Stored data
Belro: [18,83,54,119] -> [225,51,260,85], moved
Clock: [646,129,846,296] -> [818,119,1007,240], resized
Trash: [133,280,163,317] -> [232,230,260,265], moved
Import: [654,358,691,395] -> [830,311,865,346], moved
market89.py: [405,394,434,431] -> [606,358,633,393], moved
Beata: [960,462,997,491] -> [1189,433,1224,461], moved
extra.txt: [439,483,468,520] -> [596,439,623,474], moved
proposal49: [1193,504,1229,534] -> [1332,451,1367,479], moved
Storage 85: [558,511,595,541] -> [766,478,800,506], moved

* [WHAT NEEDS TO BE DONE]: Reproduce, word for word, the lines of the data from the one that contains "proposal49: [1193,504,1229,534] ->" to the end, both ends included.

* [RESPONSE AREA]:
proposal49: [1193,504,1229,534] -> [1332,451,1367,479], moved
Storage 85: [558,511,595,541] -> [766,478,800,506], moved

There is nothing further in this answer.